EXERCISE BRIEF: Find every line in the records below that contains the string "kern", treating uppercase and lowercase as different, and copy each of those lines.
==== STORED DATA ====
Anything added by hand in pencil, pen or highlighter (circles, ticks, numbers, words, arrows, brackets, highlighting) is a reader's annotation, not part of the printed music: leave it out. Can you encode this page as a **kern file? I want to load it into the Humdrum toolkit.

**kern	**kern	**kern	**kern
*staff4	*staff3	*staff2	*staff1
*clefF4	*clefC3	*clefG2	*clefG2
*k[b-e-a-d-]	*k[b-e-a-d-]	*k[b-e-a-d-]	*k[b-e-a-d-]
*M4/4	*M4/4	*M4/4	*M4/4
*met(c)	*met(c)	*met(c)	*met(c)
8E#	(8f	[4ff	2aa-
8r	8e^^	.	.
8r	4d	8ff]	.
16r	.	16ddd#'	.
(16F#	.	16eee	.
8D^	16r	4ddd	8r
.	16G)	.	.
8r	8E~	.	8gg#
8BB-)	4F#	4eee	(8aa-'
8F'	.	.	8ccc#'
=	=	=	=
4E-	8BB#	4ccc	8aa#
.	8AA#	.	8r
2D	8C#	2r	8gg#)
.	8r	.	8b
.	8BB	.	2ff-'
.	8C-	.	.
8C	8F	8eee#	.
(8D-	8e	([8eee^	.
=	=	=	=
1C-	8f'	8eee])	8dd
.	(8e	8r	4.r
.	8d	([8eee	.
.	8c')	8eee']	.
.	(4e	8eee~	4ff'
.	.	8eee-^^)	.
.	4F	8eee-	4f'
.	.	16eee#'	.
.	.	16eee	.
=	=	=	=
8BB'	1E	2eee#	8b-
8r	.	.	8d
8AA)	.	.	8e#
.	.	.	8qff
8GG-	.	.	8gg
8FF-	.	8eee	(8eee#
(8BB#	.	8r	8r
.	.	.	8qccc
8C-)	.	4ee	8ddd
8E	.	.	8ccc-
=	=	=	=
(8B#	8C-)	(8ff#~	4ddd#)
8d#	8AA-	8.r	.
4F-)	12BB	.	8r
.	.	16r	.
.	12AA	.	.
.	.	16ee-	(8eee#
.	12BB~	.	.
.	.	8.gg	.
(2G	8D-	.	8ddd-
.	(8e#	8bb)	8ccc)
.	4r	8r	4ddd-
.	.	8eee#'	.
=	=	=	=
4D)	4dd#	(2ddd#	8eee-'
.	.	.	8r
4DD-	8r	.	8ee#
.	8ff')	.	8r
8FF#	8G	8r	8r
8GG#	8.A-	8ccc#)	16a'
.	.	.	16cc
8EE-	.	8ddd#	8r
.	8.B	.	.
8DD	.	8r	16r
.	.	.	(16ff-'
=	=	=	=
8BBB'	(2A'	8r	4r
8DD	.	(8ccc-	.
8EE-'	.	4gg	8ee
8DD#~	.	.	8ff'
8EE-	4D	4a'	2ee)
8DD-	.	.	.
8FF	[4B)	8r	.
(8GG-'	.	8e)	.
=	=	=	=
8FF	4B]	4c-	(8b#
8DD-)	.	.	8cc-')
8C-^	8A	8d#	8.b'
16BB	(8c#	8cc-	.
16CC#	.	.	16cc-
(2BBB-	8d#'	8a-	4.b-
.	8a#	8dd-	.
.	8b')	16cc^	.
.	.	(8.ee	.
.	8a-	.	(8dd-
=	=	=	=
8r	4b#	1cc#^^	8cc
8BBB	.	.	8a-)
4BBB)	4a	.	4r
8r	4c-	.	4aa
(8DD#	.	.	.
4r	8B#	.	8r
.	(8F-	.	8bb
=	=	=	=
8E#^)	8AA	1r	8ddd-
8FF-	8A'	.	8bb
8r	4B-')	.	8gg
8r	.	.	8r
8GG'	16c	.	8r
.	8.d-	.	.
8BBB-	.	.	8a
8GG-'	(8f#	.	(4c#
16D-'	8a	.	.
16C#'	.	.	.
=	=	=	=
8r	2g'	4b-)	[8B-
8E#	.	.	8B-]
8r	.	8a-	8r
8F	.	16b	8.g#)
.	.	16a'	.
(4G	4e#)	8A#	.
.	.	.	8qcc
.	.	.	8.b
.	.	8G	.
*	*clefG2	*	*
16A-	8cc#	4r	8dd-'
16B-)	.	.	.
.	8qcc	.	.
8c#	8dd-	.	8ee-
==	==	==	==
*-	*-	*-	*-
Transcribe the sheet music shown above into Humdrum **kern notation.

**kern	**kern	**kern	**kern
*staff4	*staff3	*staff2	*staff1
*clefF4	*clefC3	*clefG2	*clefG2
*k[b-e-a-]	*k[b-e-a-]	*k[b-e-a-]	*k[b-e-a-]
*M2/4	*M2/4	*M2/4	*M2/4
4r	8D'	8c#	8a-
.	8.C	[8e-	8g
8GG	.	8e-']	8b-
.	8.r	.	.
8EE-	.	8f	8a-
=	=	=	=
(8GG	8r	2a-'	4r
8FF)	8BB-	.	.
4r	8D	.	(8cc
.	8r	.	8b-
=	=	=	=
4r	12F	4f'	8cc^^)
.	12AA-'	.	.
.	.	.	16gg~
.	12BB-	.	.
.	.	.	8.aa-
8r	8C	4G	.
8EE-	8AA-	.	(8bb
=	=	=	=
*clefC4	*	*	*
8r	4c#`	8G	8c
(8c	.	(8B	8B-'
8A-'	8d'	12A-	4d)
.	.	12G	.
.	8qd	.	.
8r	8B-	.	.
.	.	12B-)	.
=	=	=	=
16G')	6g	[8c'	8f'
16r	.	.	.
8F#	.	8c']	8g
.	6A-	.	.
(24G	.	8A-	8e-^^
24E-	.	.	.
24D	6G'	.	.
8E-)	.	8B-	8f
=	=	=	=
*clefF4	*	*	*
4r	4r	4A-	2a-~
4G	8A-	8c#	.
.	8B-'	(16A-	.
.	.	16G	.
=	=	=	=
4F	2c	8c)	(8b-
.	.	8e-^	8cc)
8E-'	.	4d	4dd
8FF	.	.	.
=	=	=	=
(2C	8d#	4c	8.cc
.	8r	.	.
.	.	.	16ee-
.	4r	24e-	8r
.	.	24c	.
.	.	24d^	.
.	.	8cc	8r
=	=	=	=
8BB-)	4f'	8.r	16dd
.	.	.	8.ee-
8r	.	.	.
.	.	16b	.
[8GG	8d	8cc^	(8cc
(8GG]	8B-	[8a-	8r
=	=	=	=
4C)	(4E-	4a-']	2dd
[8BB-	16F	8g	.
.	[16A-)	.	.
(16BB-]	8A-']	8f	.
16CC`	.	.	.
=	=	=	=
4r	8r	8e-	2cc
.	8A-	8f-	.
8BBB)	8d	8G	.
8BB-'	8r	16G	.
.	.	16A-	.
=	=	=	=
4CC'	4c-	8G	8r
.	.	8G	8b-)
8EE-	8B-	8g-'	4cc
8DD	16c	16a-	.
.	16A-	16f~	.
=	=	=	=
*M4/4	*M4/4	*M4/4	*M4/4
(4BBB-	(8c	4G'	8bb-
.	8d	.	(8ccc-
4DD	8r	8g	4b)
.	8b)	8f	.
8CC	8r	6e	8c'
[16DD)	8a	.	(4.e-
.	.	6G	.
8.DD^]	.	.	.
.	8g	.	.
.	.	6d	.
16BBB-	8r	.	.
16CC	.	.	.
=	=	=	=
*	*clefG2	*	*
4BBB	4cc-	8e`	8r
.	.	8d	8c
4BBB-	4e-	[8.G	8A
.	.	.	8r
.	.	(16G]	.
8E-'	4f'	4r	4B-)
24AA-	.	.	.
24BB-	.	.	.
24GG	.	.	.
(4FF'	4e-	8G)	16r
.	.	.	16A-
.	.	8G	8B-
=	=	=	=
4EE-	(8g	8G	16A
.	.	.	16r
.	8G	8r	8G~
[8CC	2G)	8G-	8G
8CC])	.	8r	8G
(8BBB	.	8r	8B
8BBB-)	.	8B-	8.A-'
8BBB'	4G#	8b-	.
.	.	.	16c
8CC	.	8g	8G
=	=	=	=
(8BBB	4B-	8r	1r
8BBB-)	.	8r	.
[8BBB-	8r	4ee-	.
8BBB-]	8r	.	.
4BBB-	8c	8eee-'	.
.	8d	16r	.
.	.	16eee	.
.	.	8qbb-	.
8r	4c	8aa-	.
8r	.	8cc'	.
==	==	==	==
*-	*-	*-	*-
====
SOLUTION TO THE EXERCISE:
Anything added by hand in pencil, pen or highlighter (circles, ticks, numbers, words, arrows, brackets, highlighting) is a reader's annotation, not part of the printed music: leave it out. Can you encode this page as a **kern file? I want to load it into the Humdrum toolkit.
**kern	**kern	**kern	**kern
Transcribe the sheet music shown above into Humdrum **kern notation.
**kern	**kern	**kern	**kern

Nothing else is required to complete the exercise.